Task directions:
Copy out every line of the data that has the word "headphones" somewhere in it.

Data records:
☆ ☆ ☆ ☆ ☆ ☆ ☆

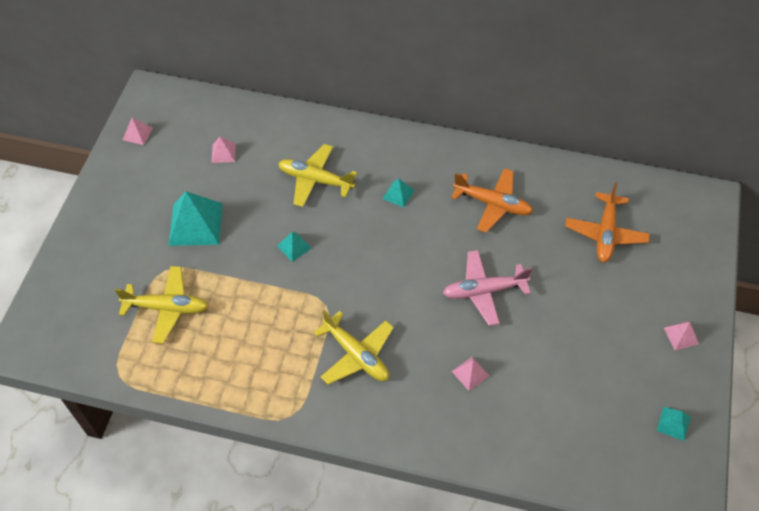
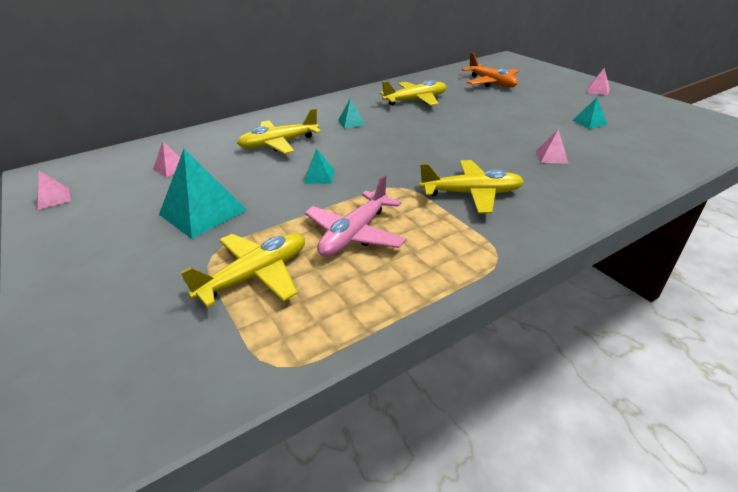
camera: 45 degrees left, 20 degrees down
pink plane [443,250,532,326] -> pink plane moved to [305,175,406,257]
orange plane [451,168,533,233] -> yellow plane [380,80,446,106]
turquoise pyramid [657,407,691,441] -> turquoise pyramid moved to [572,97,608,129]

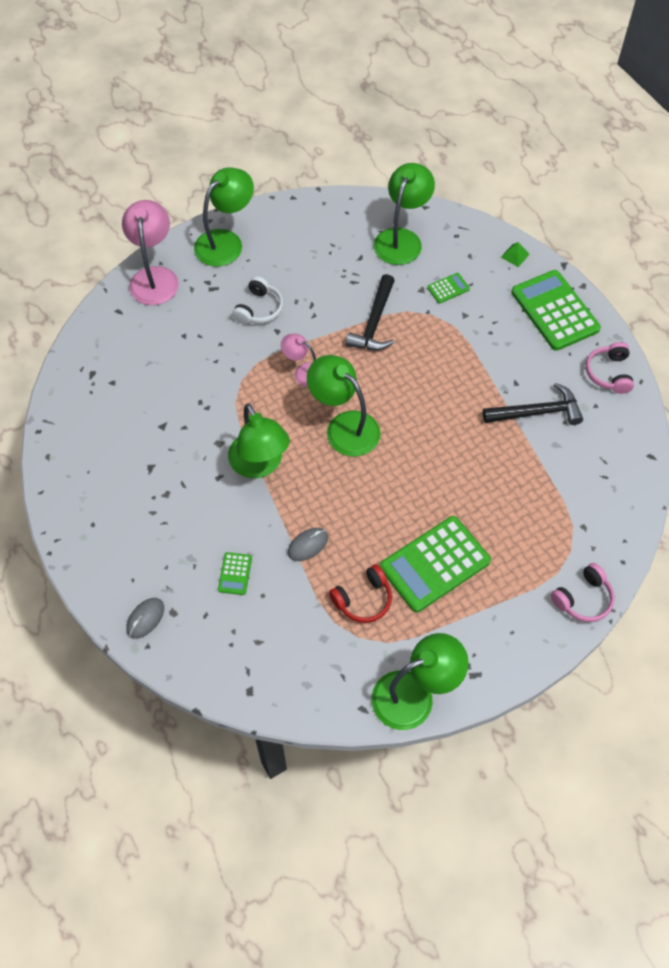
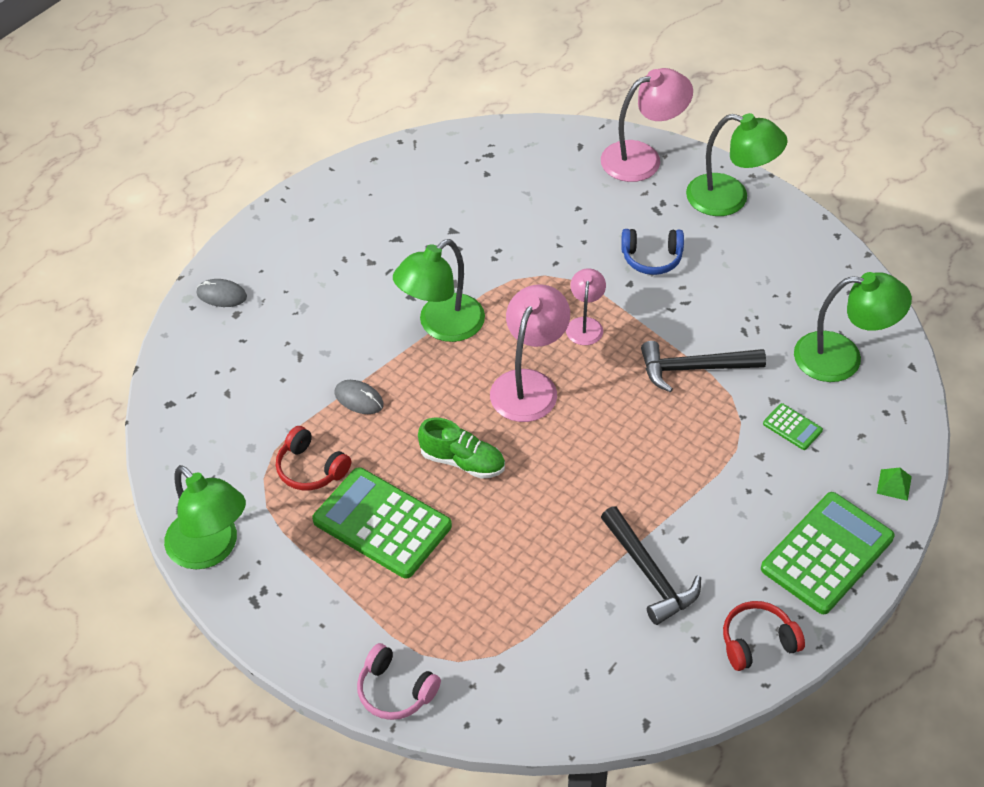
camera: 70 degrees right, 10 degrees down
green calculator [218,552,252,595] -> none
white headphones [232,276,283,324] -> blue headphones [621,229,684,275]
green lamp [307,355,381,457] -> pink lamp [490,284,570,422]
pink headphones [586,342,634,394] -> red headphones [723,601,805,671]
none -> green shoe [418,418,505,479]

☆ ☆ ☆ ☆ ☆ ☆ ☆

Answer space:
white headphones [232,276,283,324] -> blue headphones [621,229,684,275]
pink headphones [586,342,634,394] -> red headphones [723,601,805,671]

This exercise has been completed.